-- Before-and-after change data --
------------------------------
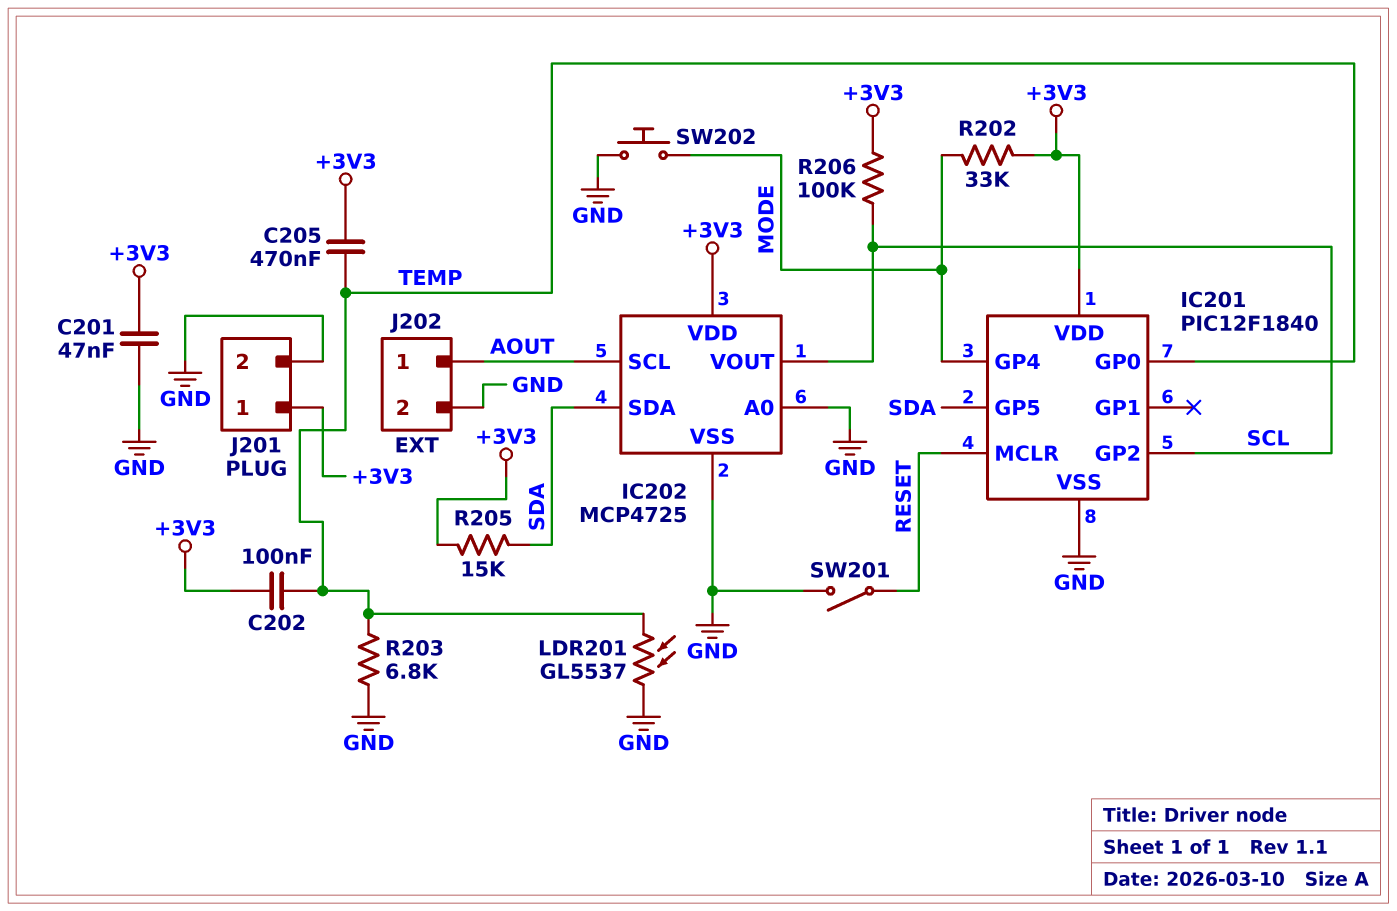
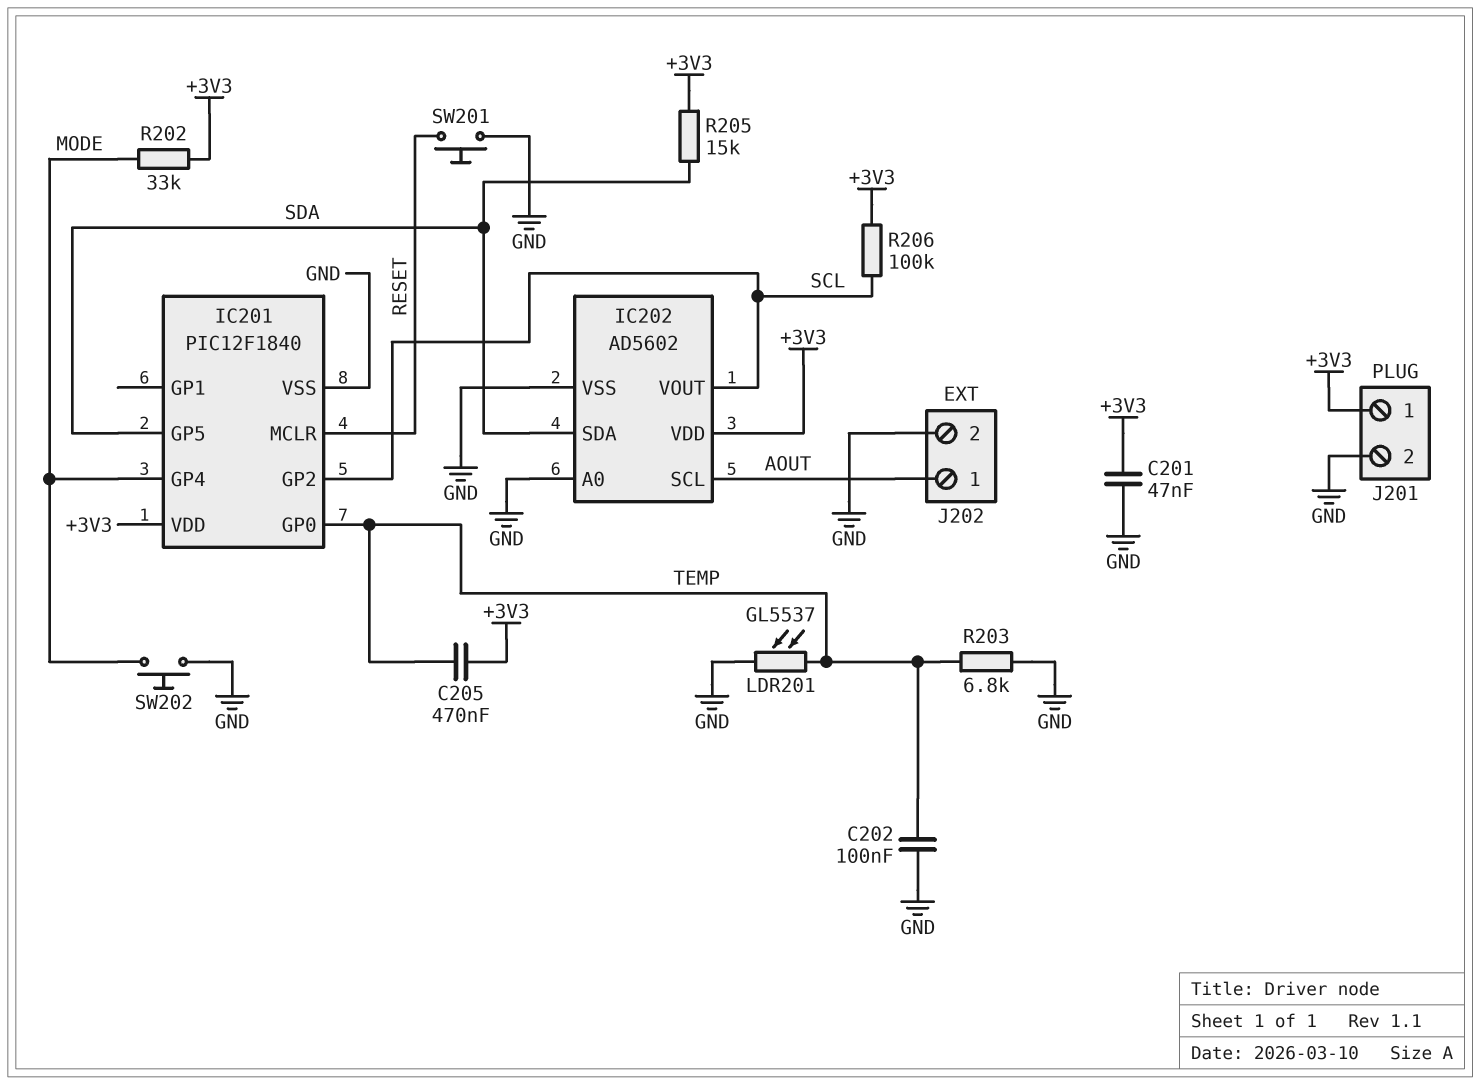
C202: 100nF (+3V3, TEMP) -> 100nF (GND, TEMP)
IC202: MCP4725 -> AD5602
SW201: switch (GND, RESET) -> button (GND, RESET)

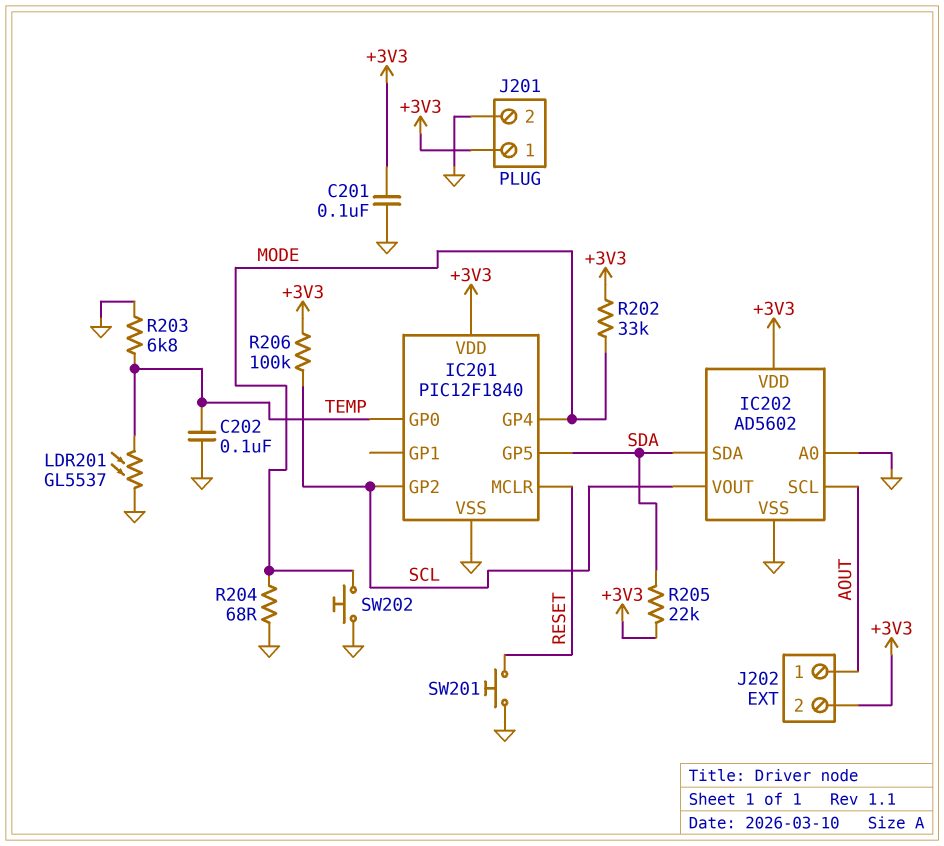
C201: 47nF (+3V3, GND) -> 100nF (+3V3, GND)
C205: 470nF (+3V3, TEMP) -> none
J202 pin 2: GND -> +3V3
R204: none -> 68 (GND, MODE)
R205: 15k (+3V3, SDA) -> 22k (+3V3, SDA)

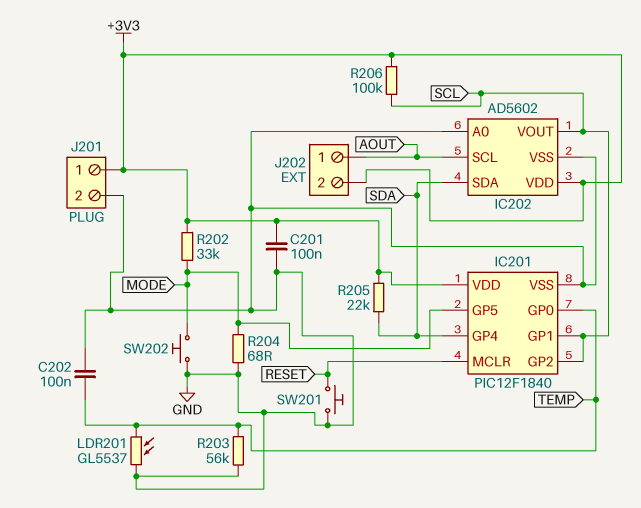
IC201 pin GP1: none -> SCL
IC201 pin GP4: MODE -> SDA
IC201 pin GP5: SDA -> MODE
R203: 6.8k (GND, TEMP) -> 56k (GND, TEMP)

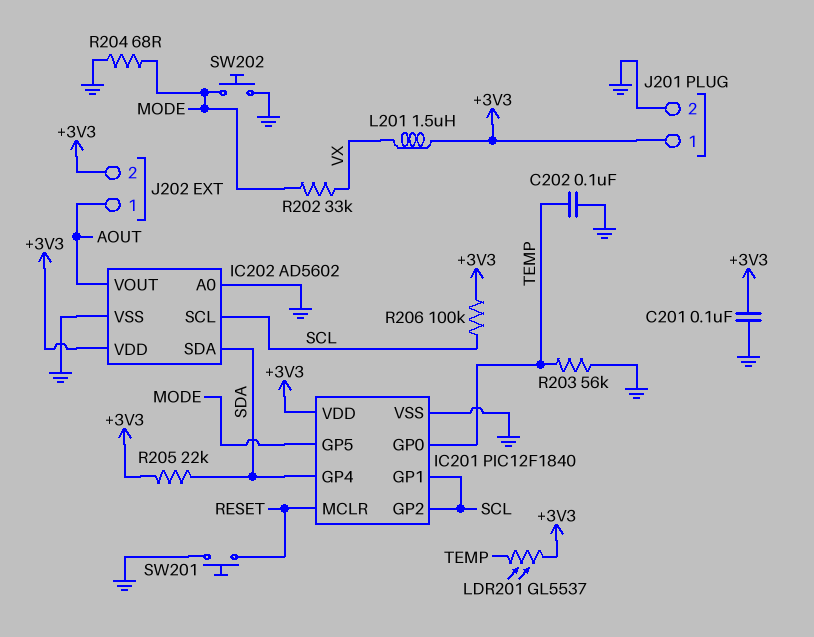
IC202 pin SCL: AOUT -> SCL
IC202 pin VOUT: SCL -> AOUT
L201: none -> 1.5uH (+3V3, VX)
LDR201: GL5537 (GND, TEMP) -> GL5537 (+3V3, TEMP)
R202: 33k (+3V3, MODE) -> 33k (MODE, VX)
------------------------------
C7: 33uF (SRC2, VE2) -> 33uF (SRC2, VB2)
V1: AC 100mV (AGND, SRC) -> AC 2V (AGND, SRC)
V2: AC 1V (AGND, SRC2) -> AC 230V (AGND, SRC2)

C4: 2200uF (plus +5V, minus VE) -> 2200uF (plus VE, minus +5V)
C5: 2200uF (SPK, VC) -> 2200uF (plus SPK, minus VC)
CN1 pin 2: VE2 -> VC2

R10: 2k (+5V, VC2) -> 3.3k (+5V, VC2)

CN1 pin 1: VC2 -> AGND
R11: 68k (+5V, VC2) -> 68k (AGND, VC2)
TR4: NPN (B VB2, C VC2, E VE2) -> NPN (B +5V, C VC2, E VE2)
------------------------------
-- ASSIGNMENT --
Copy the lines above between the one holding "SW201: switch (GND, RESET)" and the one holding "R202: 33k (+3V3, MODE) -> 33k (MODE, VX)", inclusive. Drop the pictures.

-- ANSWER BOX --
SW201: switch (GND, RESET) -> button (GND, RESET)

C201: 47nF (+3V3, GND) -> 100nF (+3V3, GND)
C205: 470nF (+3V3, TEMP) -> none
J202 pin 2: GND -> +3V3
R204: none -> 68 (GND, MODE)
R205: 15k (+3V3, SDA) -> 22k (+3V3, SDA)

IC201 pin GP1: none -> SCL
IC201 pin GP4: MODE -> SDA
IC201 pin GP5: SDA -> MODE
R203: 6.8k (GND, TEMP) -> 56k (GND, TEMP)

IC202 pin SCL: AOUT -> SCL
IC202 pin VOUT: SCL -> AOUT
L201: none -> 1.5uH (+3V3, VX)
LDR201: GL5537 (GND, TEMP) -> GL5537 (+3V3, TEMP)
R202: 33k (+3V3, MODE) -> 33k (MODE, VX)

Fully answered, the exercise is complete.